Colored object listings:
*** Block opens ***
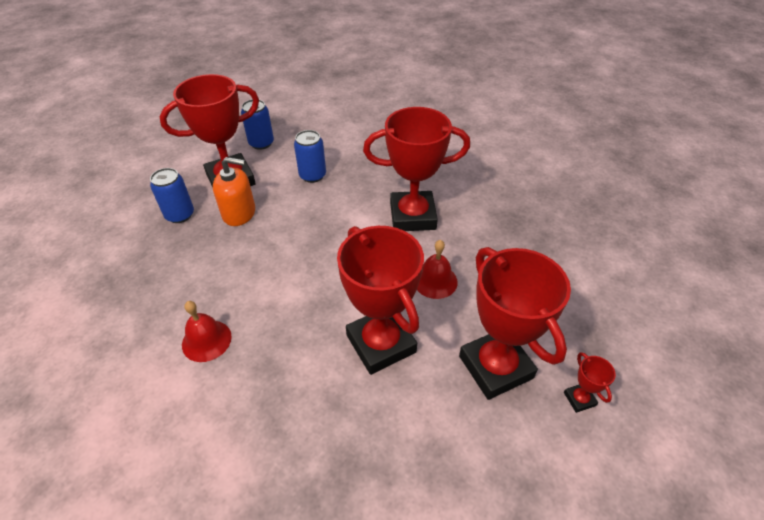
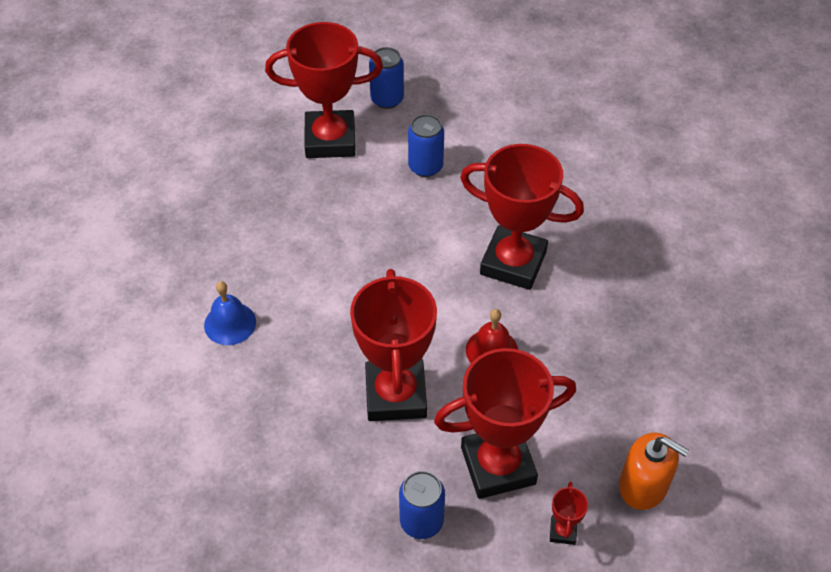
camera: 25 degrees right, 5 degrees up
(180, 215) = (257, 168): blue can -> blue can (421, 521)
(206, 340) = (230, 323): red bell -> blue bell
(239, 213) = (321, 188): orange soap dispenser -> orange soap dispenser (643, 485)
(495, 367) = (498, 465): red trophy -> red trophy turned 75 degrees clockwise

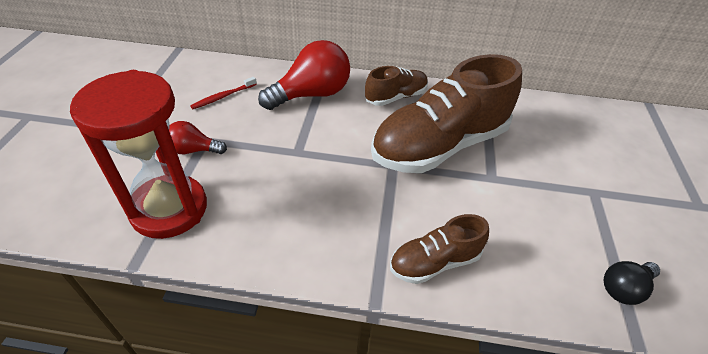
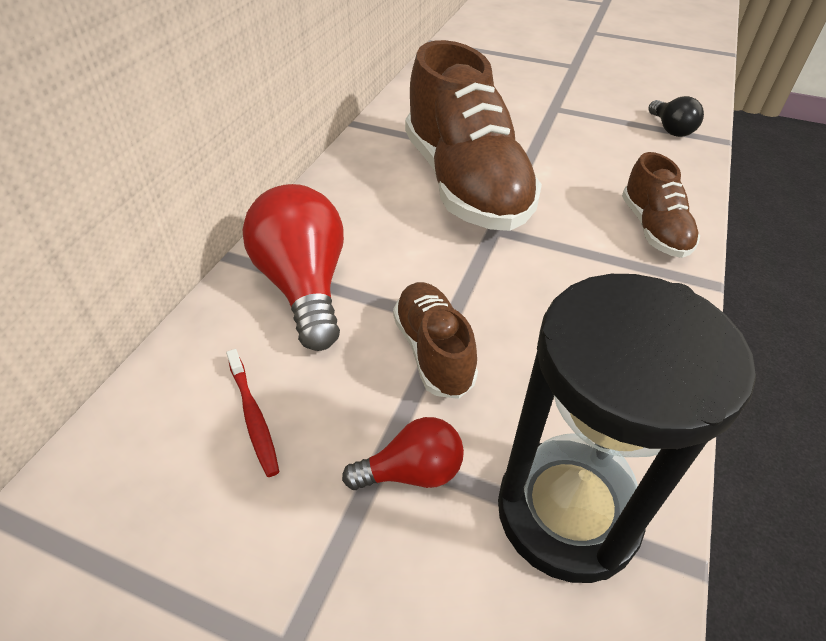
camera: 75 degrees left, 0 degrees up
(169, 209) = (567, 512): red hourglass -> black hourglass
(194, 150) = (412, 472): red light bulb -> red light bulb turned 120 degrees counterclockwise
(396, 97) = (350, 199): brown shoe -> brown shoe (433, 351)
*** Block closes ***
Across the data, find each line that has "turned" in it and copy that line.

(495, 367) = (498, 465): red trophy -> red trophy turned 75 degrees clockwise
(194, 150) = (412, 472): red light bulb -> red light bulb turned 120 degrees counterclockwise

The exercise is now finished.